Which lines of the data below contain "niebieski"? Please show them all.

SUPPLIED MATERIAL

<<<<

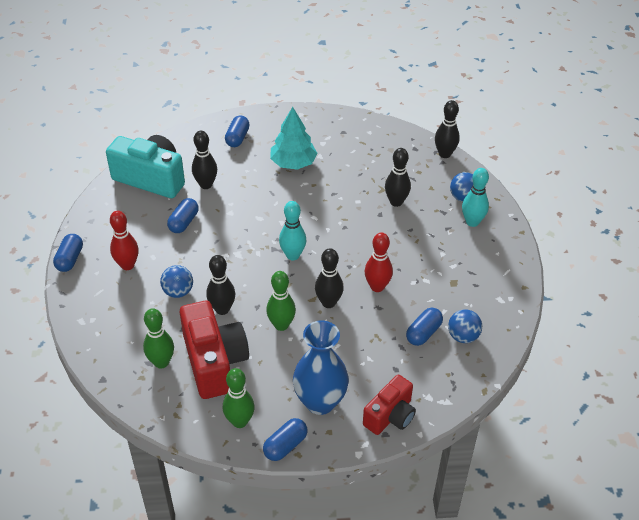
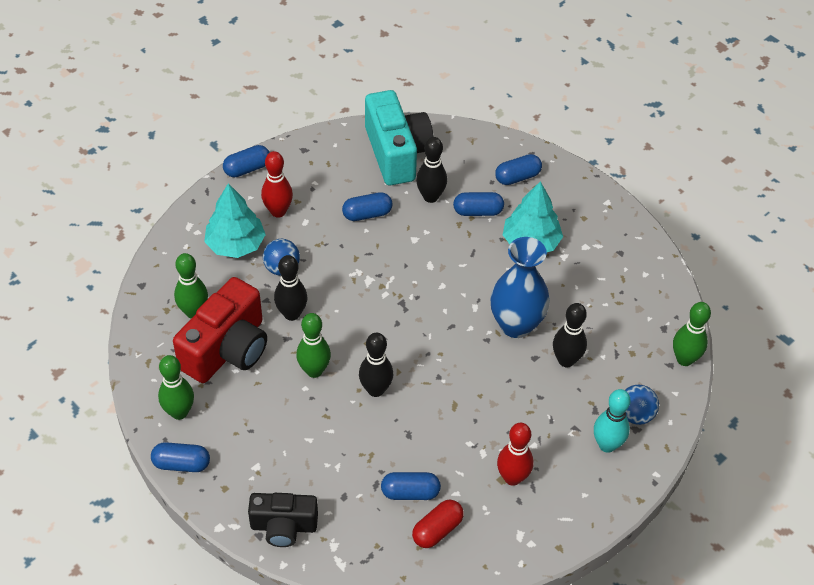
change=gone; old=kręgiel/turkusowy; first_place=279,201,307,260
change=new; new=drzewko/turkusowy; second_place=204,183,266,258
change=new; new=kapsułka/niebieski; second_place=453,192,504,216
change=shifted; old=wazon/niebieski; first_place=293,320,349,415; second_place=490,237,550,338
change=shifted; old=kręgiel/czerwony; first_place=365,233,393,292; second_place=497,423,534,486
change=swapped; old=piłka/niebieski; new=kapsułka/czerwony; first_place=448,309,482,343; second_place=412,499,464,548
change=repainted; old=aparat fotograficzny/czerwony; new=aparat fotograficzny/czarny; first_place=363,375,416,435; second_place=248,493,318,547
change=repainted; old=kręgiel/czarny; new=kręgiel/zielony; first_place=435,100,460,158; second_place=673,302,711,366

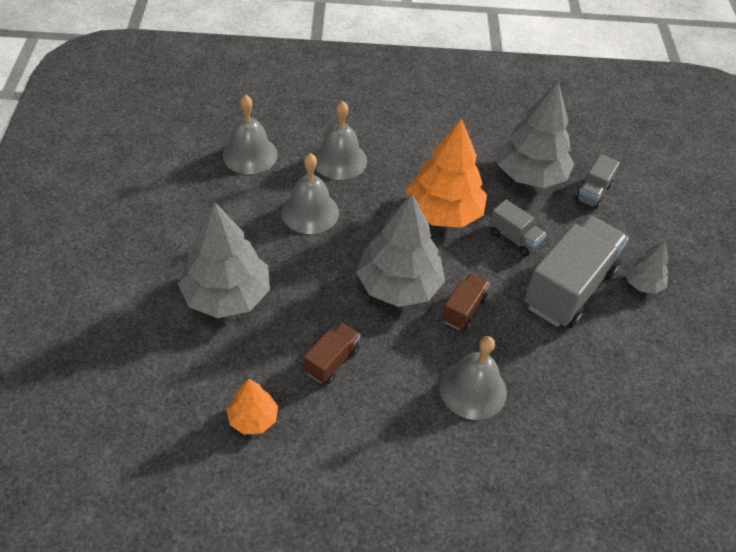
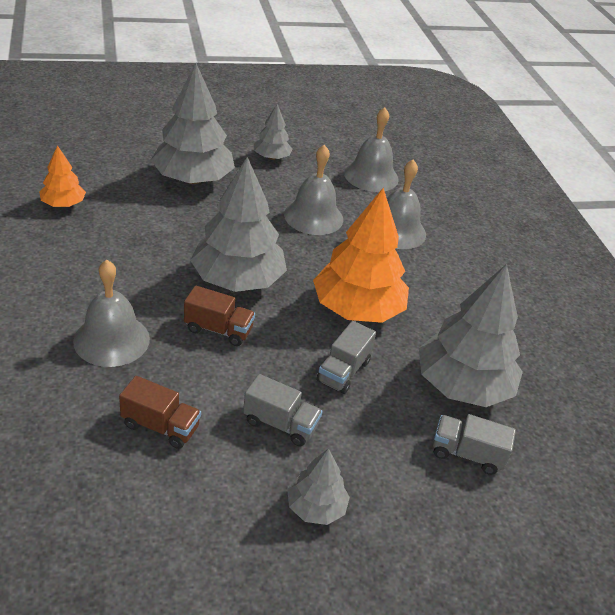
change=new; new=drzewko/szary; second_place=254,104,293,160
change=shifted; old=ciężarówka/brązowy; first_place=304,323,361,384; second_place=119,376,201,449
change=scaled; old=ciężarówka/szary; first_place=524,216,629,328; second_place=243,374,323,446; factor=0.48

>>>>

EXERCISE RESPONSE
change=new; new=kapsułka/niebieski; second_place=453,192,504,216
change=shifted; old=wazon/niebieski; first_place=293,320,349,415; second_place=490,237,550,338
change=swapped; old=piłka/niebieski; new=kapsułka/czerwony; first_place=448,309,482,343; second_place=412,499,464,548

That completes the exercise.